#### [Dataset excerpts]

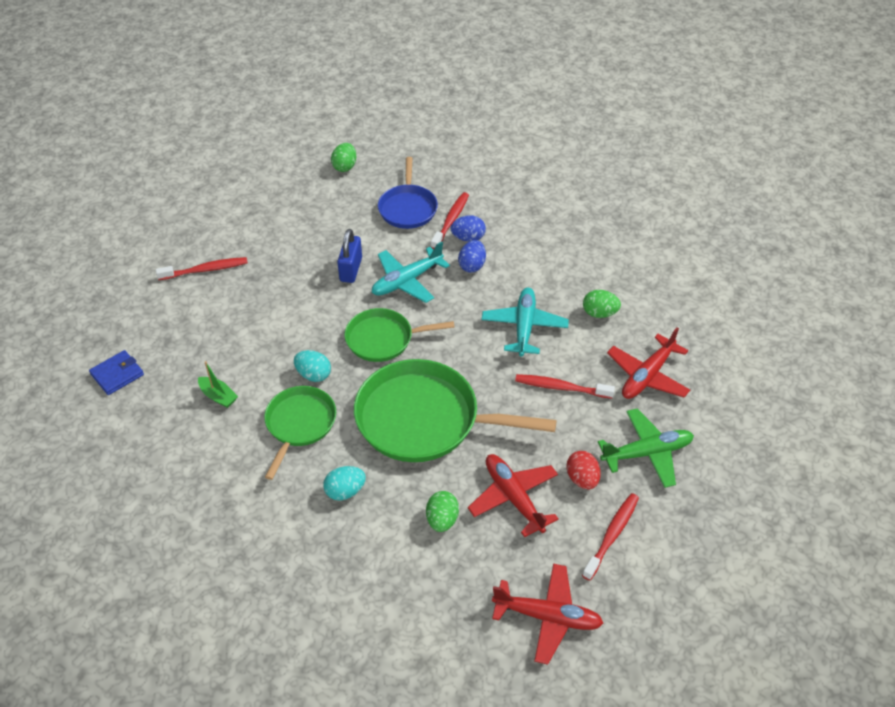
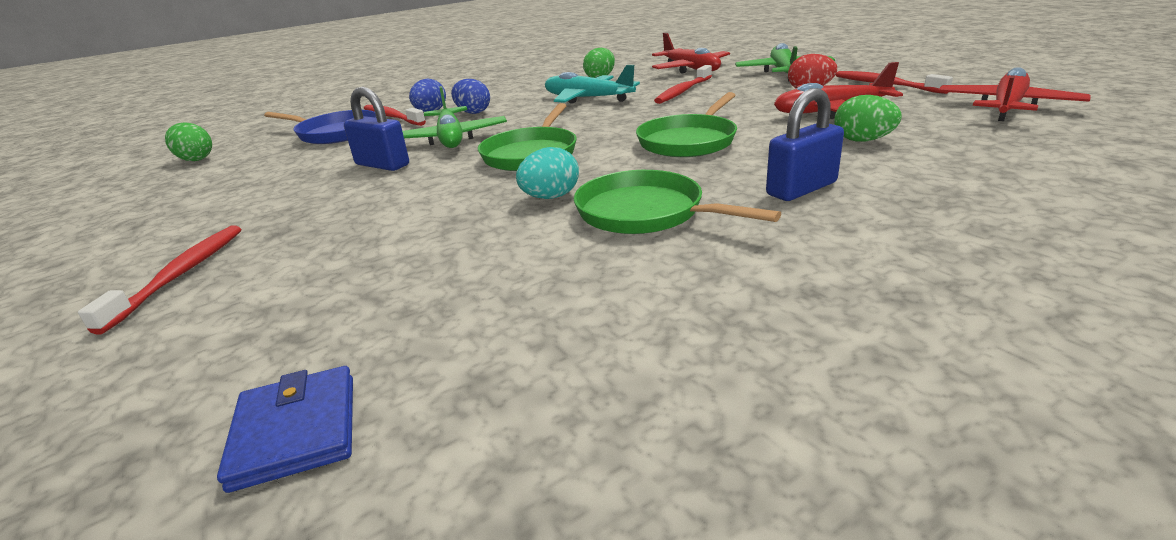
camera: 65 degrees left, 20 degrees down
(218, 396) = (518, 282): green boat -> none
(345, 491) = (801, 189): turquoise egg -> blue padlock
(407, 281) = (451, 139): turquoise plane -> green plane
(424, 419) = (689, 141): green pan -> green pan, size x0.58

#### [Your instructions]
A word-for-word transcript of the entries above is needed, with pictures removed.

#### [Task result]
camera: 65 degrees left, 20 degrees down
(218, 396) = (518, 282): green boat -> none
(345, 491) = (801, 189): turquoise egg -> blue padlock
(407, 281) = (451, 139): turquoise plane -> green plane
(424, 419) = (689, 141): green pan -> green pan, size x0.58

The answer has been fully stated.